● WHAT YOU HAVE TO DO
Up to and including the line with "LUX1 pin VCC: none -> 3V3", restate the records below word for word, beginning with their first line.

● GIVEN DATA
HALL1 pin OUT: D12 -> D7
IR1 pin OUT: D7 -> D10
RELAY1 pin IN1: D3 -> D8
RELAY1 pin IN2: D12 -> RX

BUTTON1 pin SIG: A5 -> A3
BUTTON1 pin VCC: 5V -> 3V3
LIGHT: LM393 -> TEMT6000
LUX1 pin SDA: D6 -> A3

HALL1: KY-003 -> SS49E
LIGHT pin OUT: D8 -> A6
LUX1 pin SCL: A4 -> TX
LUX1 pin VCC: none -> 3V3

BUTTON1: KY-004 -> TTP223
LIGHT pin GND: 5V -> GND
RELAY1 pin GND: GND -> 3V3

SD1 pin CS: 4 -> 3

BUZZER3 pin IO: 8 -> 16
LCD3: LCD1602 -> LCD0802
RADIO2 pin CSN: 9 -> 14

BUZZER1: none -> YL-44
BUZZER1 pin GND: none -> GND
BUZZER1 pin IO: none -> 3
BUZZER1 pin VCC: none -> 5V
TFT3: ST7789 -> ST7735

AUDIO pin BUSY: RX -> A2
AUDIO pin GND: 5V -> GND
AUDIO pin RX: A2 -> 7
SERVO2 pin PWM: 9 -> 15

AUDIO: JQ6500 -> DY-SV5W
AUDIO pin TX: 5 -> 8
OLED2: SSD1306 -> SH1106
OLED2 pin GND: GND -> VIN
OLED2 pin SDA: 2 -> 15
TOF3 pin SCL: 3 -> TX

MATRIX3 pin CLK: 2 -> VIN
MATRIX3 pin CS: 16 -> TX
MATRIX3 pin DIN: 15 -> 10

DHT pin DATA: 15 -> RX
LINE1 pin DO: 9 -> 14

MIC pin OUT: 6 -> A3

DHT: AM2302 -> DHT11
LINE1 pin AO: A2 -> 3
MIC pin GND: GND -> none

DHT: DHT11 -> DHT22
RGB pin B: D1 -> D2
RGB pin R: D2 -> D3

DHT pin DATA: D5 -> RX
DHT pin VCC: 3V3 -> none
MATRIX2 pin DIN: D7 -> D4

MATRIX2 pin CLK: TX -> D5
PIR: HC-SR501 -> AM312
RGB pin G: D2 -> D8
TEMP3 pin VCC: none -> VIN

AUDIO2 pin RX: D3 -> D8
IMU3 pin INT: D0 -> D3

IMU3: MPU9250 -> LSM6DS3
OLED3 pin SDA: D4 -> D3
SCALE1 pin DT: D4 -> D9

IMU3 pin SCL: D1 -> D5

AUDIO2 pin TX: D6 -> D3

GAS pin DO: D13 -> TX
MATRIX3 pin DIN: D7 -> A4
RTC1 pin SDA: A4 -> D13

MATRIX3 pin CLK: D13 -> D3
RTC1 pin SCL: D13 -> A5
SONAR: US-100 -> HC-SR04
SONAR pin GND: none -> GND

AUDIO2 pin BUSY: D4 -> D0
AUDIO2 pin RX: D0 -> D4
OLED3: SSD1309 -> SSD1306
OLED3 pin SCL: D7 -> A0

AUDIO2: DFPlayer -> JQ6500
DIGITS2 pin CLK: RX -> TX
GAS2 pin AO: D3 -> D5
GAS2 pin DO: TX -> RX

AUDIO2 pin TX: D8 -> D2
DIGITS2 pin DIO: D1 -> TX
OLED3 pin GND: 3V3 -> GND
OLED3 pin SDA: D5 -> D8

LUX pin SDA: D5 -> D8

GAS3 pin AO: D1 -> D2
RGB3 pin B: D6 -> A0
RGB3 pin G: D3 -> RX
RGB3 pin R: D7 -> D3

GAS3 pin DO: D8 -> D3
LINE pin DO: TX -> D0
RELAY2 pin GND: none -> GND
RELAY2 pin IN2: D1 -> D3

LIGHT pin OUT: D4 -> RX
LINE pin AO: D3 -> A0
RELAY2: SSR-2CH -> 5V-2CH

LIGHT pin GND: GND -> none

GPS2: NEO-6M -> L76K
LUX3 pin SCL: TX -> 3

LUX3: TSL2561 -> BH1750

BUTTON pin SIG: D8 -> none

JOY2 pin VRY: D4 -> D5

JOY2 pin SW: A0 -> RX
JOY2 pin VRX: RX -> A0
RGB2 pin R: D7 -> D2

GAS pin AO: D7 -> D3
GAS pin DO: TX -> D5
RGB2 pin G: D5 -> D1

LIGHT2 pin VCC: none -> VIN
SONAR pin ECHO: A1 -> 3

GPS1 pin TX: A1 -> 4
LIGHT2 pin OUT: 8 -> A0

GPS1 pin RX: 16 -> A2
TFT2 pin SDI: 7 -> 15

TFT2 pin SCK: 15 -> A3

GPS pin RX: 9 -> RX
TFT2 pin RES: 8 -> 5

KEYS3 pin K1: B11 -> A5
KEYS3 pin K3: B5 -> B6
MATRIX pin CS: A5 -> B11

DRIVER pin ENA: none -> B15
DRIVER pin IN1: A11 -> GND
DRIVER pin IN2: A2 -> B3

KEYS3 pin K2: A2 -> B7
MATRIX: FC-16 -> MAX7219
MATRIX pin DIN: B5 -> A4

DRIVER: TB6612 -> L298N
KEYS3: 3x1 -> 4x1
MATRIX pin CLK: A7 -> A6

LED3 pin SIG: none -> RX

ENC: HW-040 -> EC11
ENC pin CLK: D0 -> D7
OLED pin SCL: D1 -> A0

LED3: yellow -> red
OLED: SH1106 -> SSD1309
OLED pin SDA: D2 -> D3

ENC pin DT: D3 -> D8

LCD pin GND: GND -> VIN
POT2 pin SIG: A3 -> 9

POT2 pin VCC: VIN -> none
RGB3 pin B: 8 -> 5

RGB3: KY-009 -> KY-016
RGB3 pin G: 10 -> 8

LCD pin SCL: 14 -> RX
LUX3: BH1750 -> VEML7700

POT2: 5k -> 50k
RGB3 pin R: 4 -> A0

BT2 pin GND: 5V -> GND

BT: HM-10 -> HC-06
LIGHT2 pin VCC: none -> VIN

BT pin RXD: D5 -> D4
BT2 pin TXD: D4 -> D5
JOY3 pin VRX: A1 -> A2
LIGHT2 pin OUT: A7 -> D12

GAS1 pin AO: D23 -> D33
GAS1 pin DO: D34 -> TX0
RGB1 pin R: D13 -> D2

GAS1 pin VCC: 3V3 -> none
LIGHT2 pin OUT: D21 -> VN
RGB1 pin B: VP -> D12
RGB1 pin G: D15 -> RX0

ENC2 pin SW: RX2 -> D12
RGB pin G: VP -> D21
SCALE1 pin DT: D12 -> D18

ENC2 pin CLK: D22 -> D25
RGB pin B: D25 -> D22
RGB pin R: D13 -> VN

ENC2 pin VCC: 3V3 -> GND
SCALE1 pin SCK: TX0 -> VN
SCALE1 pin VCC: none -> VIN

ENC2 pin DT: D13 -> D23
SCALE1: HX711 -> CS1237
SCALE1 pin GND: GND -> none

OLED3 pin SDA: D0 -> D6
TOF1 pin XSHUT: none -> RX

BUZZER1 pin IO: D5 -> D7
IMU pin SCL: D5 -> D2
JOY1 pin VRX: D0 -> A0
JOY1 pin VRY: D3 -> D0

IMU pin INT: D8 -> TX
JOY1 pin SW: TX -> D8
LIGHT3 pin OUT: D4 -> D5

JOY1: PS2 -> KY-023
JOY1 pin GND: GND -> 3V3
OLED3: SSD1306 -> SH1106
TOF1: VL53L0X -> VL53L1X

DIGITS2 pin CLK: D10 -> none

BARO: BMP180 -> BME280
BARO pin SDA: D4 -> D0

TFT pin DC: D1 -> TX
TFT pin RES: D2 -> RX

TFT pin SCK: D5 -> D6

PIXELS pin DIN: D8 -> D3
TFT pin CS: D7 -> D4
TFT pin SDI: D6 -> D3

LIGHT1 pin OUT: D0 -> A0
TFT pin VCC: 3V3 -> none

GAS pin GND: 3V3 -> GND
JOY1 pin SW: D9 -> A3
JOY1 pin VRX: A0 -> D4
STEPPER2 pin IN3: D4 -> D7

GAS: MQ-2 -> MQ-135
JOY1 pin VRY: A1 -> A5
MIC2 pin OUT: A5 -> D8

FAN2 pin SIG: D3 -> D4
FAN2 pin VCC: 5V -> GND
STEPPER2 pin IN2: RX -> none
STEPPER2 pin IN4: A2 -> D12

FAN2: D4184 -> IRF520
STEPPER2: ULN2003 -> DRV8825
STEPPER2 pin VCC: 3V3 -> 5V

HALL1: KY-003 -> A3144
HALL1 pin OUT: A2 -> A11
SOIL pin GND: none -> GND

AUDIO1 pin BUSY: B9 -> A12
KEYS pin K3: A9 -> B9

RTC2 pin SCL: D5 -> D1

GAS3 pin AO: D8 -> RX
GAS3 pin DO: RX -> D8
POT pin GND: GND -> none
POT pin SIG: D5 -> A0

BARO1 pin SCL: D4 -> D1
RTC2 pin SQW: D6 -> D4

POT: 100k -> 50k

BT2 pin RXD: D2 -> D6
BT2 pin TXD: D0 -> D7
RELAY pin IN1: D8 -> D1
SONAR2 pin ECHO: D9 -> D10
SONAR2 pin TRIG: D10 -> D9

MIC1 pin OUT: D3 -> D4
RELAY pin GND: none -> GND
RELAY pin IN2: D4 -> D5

● ANSWER TO THIS TASK
HALL1 pin OUT: D12 -> D7
IR1 pin OUT: D7 -> D10
RELAY1 pin IN1: D3 -> D8
RELAY1 pin IN2: D12 -> RX

BUTTON1 pin SIG: A5 -> A3
BUTTON1 pin VCC: 5V -> 3V3
LIGHT: LM393 -> TEMT6000
LUX1 pin SDA: D6 -> A3

HALL1: KY-003 -> SS49E
LIGHT pin OUT: D8 -> A6
LUX1 pin SCL: A4 -> TX
LUX1 pin VCC: none -> 3V3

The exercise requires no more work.